* WHAT THIS TASK INVOLVES *
Check the data underneath for lines holding the word "left", and state only how many you find.

═══ RECORD SET ═══

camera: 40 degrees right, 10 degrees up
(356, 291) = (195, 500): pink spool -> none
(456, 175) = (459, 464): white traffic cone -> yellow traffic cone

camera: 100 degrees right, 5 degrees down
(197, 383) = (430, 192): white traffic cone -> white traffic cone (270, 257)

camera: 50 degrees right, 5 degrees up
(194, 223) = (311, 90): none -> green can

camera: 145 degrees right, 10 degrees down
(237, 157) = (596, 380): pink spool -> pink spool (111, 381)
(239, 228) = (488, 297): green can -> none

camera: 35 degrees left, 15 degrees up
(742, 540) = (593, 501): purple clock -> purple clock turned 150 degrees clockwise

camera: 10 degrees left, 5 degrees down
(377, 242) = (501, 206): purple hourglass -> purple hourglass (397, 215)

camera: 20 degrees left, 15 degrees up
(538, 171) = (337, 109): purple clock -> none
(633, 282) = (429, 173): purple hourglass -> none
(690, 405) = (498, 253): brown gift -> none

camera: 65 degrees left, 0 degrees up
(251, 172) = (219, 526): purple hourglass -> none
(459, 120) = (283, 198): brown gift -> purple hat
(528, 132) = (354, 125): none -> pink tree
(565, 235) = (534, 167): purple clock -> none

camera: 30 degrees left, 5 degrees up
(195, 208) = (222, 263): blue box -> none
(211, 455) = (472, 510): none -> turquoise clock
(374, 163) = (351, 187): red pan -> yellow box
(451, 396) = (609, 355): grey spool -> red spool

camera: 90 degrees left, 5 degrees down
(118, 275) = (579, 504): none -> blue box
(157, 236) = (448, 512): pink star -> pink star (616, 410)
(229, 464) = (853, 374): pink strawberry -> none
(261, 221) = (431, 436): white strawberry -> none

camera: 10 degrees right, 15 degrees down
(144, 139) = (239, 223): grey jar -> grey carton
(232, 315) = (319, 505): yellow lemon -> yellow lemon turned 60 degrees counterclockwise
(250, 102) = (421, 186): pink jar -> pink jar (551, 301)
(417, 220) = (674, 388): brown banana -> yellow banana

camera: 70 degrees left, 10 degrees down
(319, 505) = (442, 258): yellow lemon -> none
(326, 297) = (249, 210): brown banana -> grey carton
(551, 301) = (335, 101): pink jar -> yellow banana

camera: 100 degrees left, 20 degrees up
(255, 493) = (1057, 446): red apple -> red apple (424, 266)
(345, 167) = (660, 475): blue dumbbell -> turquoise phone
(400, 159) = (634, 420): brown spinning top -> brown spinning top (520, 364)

═══

* SOLVED EXERCISE *
8